**Your instructions**
Without including any images, please transcribe all the lines below exactly.

Image comparison data

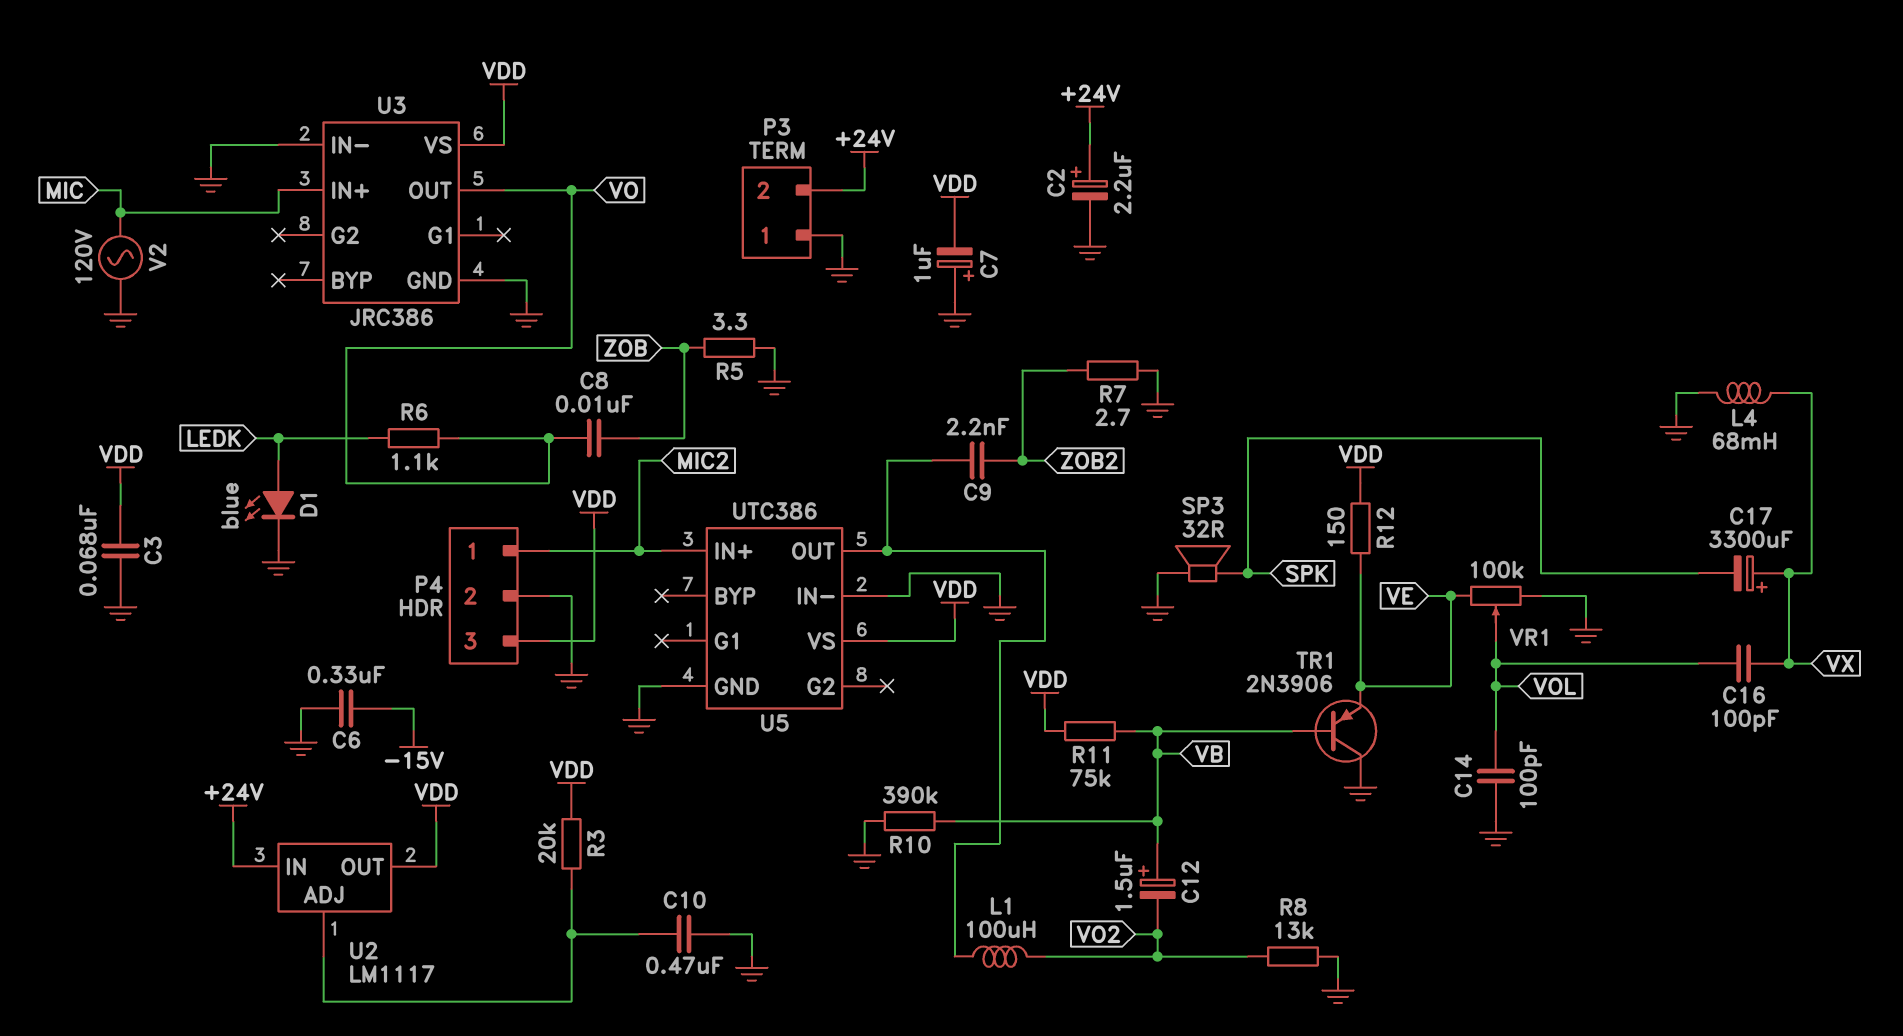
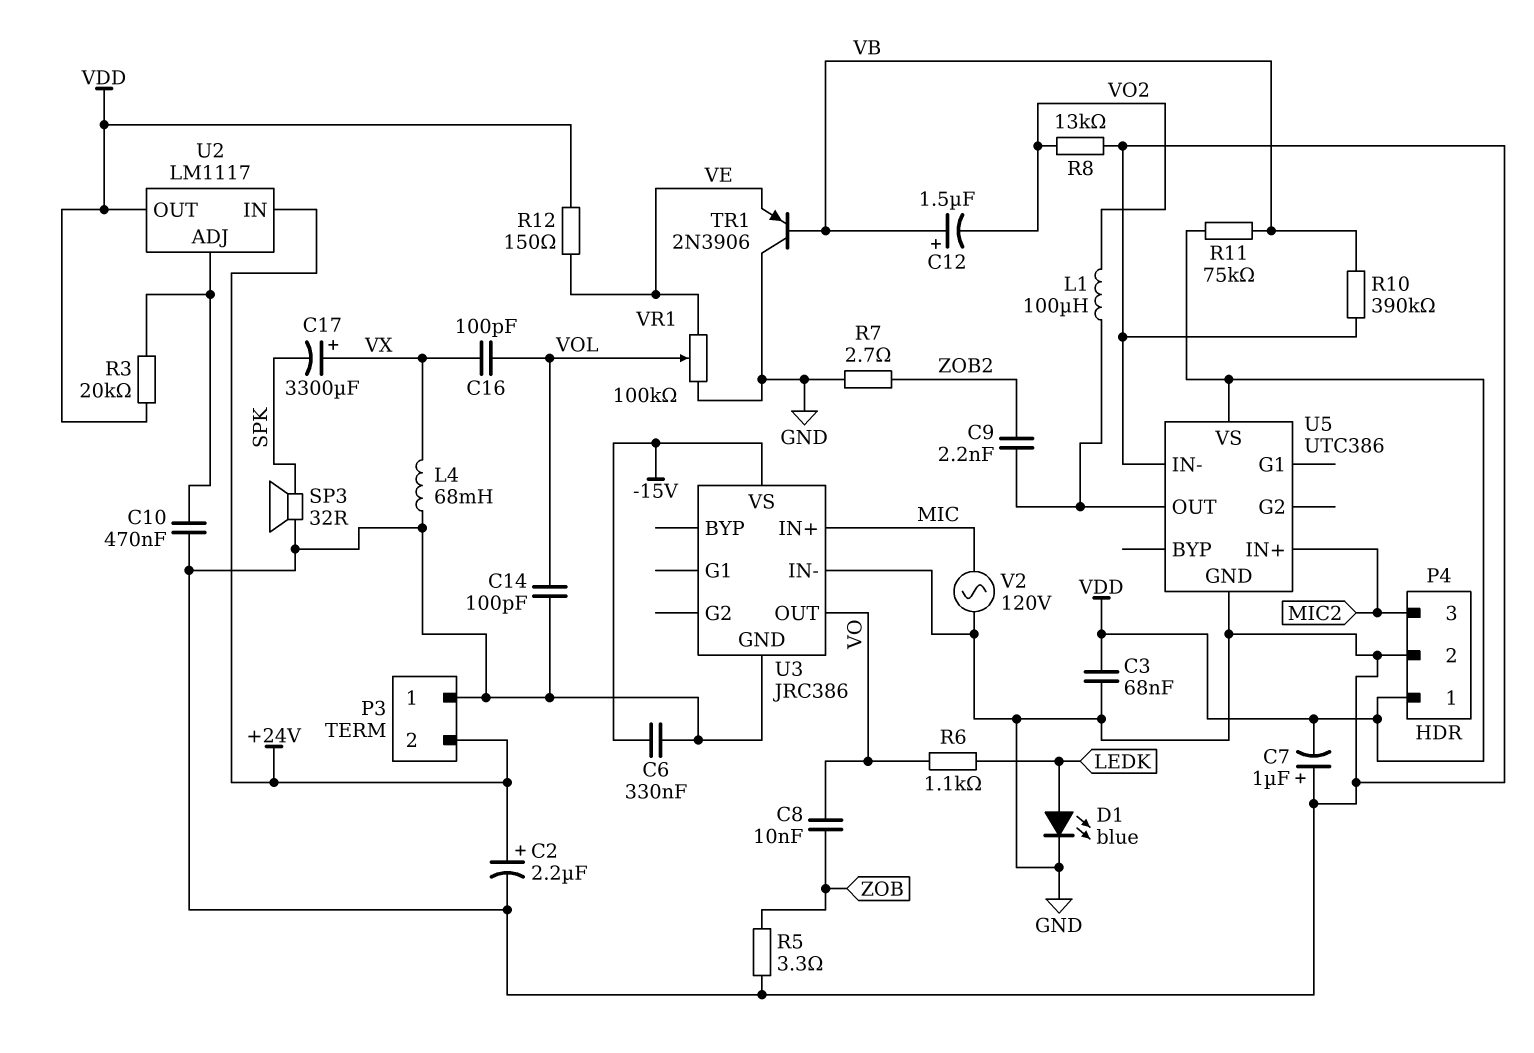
P4 pin 1: MIC2 -> VDD
P4 pin 3: VDD -> MIC2
U3 pin VS: VDD -> -15V

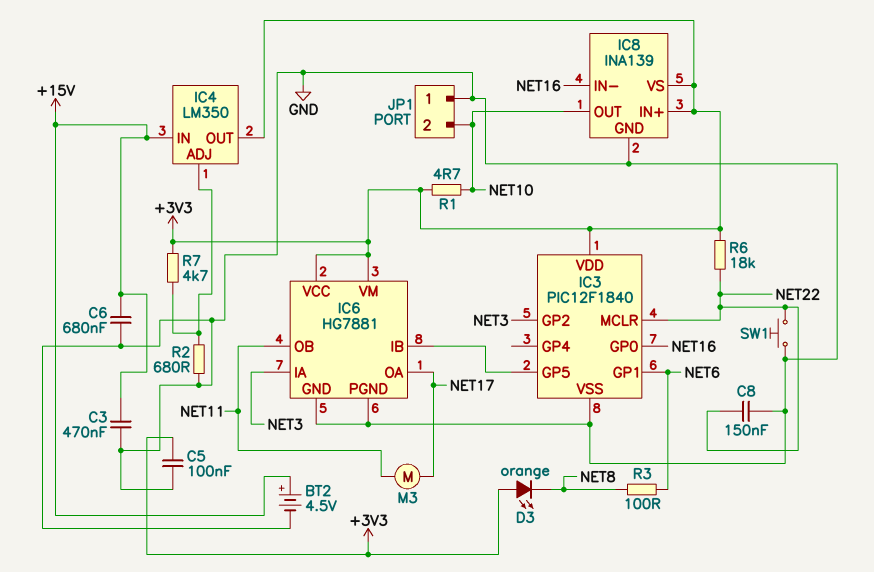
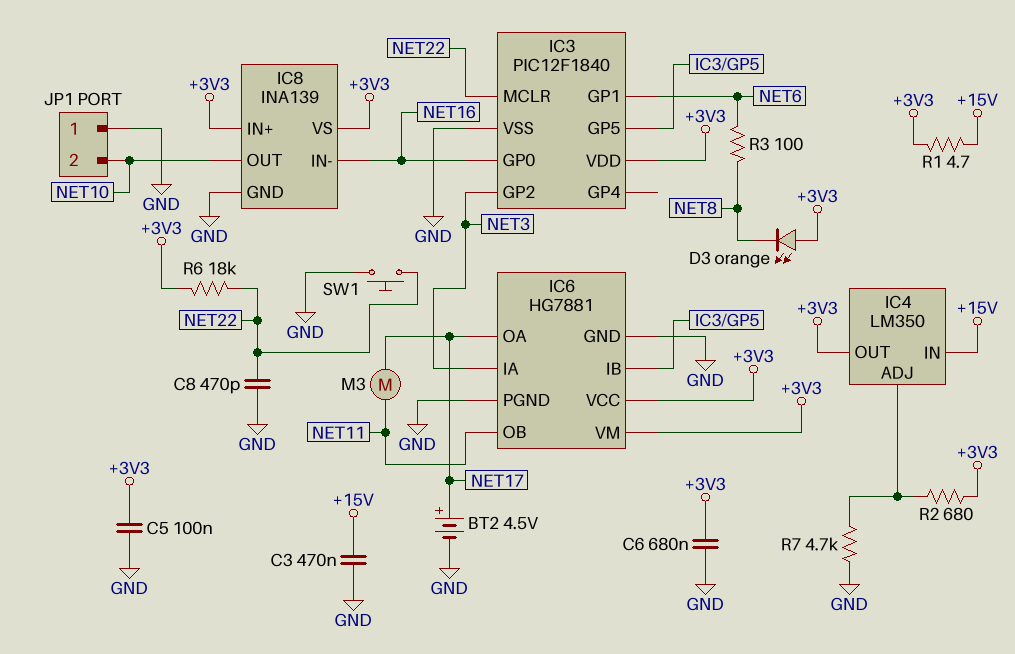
BT2: 4.5V (plus +15V, minus GND) -> 4.5V (plus NET17, minus GND)
C6: 680nF (+15V, GND) -> 680nF (+3V3, GND)
C8: 150nF (GND, NET22) -> 470pF (GND, NET22)
R1: 4.7 (+3V3, NET10) -> 4.7 (+3V3, +15V)
R2: 680 (GND, IC4/ADJ) -> 680 (+3V3, IC4/ADJ)
R7: 4.7k (+3V3, IC4/ADJ) -> 4.7k (GND, IC4/ADJ)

**The completed task**
P4 pin 1: MIC2 -> VDD
P4 pin 3: VDD -> MIC2
U3 pin VS: VDD -> -15V

BT2: 4.5V (plus +15V, minus GND) -> 4.5V (plus NET17, minus GND)
C6: 680nF (+15V, GND) -> 680nF (+3V3, GND)
C8: 150nF (GND, NET22) -> 470pF (GND, NET22)
R1: 4.7 (+3V3, NET10) -> 4.7 (+3V3, +15V)
R2: 680 (GND, IC4/ADJ) -> 680 (+3V3, IC4/ADJ)
R7: 4.7k (+3V3, IC4/ADJ) -> 4.7k (GND, IC4/ADJ)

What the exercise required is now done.